[[ Extracted data open ]]

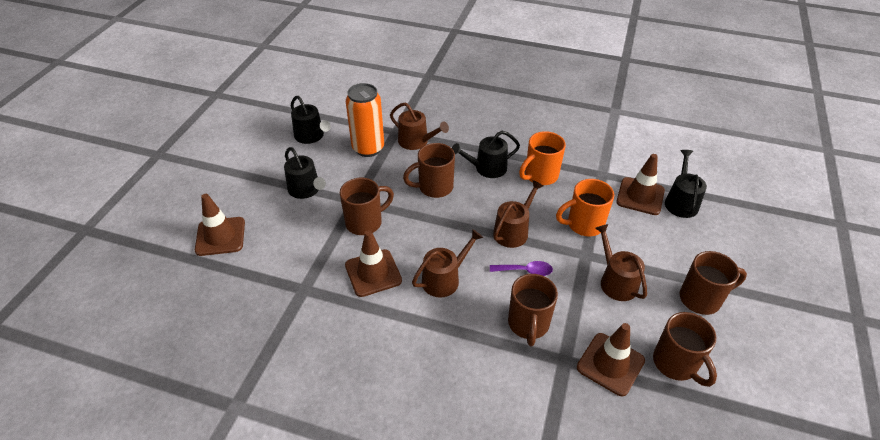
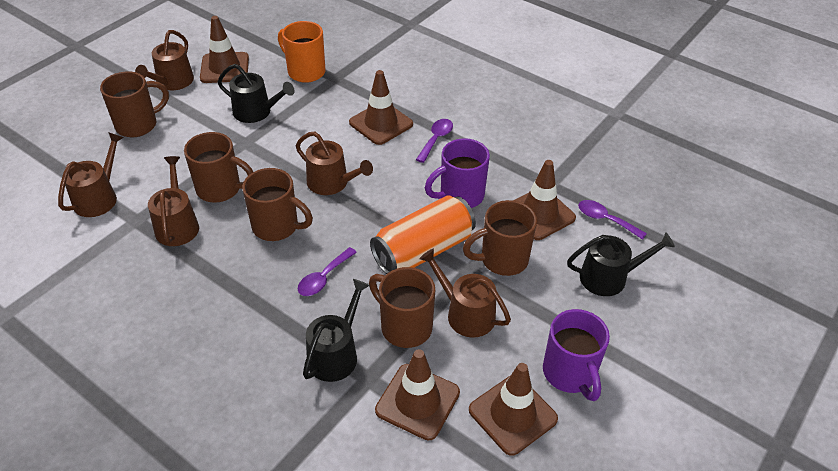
black watering can: [284,147,326,199] [291,96,331,144] [452,131,520,178] [665,150,707,218] = 4 -> [218,64,295,123] [303,279,370,382] [567,233,675,296] = 3
brown traffic cone: [195,194,245,256] [345,230,402,297] [577,323,645,396] [616,154,665,215] = 4 -> [200,16,249,83] [349,70,413,145] [375,349,460,440] [469,363,558,456] [513,160,576,240] = 5
brown watering can: [390,102,449,150] [412,229,483,298] [493,180,543,248] [595,224,647,301] = 4 -> [58,132,124,217] [135,30,194,90] [148,156,199,246] [296,132,373,195] [419,249,511,338] = 5
orange mug: [519,131,566,185] [556,179,614,236] = 2 -> [278,21,325,83] = 1
purple mug: none = 0 -> [425,138,490,208] [543,309,610,401] = 2
purple spoon: [490,261,553,276] = 1 -> [298,247,357,296] [416,119,453,163] [578,200,647,240] = 3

[[ Extracted data closed ]]

(Written task):
Filter the listing above so that only lines holding the word "brown" remain, and report those lines.

(Written response):
brown traffic cone: [195,194,245,256] [345,230,402,297] [577,323,645,396] [616,154,665,215] = 4 -> [200,16,249,83] [349,70,413,145] [375,349,460,440] [469,363,558,456] [513,160,576,240] = 5
brown watering can: [390,102,449,150] [412,229,483,298] [493,180,543,248] [595,224,647,301] = 4 -> [58,132,124,217] [135,30,194,90] [148,156,199,246] [296,132,373,195] [419,249,511,338] = 5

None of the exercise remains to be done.